Identify all lines below that hold "wiper" and collect them.

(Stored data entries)
------
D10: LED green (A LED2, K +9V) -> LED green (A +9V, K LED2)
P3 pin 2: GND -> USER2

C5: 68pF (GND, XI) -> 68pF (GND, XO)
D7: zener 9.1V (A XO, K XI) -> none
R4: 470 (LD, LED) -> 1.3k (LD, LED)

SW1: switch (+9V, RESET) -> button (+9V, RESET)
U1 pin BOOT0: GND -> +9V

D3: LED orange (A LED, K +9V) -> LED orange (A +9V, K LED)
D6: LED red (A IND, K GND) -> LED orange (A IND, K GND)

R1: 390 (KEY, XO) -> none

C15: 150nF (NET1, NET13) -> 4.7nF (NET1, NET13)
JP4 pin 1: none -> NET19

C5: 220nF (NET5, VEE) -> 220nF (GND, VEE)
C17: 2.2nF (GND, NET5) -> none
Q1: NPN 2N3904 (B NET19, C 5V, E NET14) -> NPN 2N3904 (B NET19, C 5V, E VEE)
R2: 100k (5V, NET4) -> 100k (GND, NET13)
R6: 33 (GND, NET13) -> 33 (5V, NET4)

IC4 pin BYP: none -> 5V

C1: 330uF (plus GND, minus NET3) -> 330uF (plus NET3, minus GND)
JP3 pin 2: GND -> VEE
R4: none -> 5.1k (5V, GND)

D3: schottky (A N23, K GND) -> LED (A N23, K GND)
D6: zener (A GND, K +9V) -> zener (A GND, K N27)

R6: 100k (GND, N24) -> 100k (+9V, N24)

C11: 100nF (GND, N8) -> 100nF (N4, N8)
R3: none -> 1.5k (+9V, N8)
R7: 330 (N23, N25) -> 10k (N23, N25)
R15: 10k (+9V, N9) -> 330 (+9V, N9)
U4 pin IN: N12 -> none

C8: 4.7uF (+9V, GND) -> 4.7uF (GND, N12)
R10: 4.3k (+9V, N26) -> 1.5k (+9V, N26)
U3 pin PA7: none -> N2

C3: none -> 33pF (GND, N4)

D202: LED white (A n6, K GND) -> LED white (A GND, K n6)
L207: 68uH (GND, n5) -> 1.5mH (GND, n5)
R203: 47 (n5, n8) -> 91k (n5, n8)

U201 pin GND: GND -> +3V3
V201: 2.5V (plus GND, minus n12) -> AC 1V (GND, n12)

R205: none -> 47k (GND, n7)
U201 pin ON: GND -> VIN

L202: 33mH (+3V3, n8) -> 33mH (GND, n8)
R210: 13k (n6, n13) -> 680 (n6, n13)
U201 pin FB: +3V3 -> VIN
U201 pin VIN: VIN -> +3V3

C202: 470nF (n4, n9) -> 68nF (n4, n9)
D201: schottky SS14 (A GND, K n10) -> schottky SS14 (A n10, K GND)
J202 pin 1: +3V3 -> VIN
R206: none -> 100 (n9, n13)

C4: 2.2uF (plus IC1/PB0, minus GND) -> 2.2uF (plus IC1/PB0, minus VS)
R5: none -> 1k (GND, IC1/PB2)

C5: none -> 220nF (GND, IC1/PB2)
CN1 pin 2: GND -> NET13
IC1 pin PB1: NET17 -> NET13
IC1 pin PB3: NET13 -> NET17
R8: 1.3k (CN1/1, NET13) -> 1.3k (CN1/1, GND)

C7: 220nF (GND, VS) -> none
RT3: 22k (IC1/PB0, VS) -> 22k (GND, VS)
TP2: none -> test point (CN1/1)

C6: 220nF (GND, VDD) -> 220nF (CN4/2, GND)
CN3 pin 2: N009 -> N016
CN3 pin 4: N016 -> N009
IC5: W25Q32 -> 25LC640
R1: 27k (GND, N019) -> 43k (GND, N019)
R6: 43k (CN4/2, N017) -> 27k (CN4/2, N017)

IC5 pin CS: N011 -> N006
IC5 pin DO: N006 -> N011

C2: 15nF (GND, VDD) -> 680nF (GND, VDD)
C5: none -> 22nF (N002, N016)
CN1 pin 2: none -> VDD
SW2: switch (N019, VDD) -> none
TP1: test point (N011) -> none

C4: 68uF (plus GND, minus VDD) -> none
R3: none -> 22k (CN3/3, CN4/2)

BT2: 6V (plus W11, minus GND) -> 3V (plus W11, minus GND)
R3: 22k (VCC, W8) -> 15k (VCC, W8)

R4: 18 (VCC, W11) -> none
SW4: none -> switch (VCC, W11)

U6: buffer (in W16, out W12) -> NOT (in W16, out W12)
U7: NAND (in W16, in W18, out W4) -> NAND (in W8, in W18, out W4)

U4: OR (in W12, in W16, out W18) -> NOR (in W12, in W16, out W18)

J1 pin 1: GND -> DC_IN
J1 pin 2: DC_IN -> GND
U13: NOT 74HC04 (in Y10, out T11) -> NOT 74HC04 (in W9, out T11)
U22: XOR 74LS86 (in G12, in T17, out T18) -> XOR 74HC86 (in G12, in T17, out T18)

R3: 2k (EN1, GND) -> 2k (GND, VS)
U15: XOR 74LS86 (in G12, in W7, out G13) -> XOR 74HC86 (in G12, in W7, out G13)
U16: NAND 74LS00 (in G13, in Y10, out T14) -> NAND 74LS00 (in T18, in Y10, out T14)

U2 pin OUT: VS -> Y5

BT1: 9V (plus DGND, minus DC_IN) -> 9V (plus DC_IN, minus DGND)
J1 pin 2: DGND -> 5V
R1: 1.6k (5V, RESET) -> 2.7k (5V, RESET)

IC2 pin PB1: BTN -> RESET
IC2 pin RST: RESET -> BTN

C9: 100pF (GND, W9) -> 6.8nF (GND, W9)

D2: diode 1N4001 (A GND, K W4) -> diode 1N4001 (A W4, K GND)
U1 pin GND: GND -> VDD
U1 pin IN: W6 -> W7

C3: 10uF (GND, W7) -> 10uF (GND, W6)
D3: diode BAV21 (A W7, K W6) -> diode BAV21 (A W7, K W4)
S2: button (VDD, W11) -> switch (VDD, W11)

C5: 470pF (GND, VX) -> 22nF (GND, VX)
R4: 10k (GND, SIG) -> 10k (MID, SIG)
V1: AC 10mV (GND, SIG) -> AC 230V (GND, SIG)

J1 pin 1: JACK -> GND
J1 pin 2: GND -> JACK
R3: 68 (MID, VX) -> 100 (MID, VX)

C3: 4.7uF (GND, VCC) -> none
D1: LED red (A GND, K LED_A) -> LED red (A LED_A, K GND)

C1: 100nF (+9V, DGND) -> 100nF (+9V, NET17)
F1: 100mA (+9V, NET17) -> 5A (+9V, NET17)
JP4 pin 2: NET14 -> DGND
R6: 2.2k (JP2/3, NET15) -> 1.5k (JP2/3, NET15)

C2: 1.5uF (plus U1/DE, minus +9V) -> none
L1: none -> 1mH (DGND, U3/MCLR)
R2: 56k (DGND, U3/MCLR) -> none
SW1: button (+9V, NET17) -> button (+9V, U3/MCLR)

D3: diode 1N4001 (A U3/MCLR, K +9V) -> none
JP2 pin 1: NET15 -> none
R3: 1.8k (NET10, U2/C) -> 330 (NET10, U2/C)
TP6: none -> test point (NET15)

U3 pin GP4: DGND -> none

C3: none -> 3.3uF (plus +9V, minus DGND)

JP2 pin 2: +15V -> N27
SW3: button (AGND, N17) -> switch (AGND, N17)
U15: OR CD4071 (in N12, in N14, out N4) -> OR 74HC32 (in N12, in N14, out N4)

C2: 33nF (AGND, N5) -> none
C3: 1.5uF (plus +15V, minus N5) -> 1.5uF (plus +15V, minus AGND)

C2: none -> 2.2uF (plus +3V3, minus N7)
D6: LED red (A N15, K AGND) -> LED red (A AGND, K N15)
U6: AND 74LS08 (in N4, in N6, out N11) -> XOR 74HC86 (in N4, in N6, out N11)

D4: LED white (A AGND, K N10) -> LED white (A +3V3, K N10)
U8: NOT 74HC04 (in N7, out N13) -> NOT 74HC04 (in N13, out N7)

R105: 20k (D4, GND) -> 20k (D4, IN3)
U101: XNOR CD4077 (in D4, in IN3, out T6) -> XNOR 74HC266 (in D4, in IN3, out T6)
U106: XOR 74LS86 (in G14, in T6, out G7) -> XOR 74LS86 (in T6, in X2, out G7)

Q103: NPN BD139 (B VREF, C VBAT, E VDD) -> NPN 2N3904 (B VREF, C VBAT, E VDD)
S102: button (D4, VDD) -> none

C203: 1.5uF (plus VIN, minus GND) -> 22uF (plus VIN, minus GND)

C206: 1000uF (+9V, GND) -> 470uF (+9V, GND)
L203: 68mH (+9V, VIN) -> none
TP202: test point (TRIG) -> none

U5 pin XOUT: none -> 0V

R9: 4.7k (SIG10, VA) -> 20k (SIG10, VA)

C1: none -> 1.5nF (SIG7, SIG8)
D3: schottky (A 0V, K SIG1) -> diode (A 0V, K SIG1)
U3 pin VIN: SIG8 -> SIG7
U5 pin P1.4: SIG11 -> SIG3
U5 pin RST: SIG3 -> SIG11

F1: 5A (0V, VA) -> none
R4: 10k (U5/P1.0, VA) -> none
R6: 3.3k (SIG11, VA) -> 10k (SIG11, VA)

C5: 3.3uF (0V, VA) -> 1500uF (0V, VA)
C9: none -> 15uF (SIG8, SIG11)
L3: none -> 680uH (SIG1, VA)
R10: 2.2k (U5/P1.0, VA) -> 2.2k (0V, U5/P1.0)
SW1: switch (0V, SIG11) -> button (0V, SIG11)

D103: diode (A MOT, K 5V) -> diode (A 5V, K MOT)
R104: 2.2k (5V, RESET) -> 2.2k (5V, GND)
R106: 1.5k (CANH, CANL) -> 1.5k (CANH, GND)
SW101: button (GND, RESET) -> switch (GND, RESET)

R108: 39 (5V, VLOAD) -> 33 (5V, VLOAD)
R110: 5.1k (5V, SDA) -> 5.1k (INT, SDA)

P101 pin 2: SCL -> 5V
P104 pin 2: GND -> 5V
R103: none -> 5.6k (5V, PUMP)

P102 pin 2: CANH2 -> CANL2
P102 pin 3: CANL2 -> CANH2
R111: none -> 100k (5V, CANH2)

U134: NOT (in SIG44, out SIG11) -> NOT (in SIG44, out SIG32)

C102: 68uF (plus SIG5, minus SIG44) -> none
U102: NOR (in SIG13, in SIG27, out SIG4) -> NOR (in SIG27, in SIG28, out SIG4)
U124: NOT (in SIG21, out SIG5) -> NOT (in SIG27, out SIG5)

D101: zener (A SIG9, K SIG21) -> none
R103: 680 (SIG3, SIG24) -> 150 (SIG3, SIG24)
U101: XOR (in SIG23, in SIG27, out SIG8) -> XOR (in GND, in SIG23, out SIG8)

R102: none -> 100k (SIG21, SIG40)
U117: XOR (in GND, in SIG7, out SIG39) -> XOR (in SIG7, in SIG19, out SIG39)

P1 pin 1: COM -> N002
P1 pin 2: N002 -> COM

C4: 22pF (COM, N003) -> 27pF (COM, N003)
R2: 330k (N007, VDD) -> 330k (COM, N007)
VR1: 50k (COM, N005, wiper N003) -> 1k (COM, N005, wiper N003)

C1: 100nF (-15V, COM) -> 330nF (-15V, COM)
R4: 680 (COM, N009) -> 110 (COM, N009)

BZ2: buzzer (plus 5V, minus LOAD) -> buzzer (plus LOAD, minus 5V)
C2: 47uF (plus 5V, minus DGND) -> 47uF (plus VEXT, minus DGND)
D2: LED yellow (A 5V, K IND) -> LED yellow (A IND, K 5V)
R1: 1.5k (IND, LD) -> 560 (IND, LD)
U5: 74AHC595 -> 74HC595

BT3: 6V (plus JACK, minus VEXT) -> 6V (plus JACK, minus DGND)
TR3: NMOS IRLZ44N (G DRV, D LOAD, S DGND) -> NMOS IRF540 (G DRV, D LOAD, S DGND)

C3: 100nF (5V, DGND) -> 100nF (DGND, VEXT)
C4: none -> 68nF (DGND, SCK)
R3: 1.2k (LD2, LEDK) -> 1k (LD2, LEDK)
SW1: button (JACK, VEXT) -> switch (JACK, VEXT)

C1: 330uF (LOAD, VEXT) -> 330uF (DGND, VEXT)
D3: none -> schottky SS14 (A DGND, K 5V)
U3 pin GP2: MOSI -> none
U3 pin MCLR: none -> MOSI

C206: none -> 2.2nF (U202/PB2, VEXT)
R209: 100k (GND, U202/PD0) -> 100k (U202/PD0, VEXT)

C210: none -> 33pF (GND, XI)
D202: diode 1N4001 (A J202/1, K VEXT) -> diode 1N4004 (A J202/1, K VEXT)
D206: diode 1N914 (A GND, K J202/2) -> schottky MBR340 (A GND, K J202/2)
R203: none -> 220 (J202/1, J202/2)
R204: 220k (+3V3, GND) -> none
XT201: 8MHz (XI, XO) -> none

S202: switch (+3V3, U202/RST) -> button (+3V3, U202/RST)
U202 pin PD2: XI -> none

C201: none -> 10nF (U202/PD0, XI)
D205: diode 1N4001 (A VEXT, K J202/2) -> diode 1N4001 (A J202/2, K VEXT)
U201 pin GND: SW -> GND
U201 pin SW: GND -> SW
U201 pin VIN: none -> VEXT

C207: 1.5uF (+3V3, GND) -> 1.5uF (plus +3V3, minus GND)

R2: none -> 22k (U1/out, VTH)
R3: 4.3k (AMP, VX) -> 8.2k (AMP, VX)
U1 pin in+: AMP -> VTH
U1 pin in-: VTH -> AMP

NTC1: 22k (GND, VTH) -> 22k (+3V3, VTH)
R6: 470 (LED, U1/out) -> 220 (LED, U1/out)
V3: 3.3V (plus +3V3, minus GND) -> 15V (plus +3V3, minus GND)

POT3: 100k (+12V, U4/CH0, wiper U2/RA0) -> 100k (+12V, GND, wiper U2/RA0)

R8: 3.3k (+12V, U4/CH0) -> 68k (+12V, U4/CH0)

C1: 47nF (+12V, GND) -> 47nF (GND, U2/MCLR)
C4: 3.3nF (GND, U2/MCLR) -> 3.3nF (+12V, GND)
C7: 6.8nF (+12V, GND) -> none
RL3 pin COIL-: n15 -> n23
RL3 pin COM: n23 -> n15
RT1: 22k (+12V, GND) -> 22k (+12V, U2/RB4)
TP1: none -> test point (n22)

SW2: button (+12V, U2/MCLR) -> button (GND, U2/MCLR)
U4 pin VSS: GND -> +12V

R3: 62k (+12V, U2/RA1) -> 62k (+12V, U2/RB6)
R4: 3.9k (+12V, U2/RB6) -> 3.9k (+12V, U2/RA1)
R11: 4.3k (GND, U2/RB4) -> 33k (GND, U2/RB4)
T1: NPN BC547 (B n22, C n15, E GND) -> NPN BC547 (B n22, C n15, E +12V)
------
**COMPLETED TASK**
VR1: 50k (COM, N005, wiper N003) -> 1k (COM, N005, wiper N003)
POT3: 100k (+12V, U4/CH0, wiper U2/RA0) -> 100k (+12V, GND, wiper U2/RA0)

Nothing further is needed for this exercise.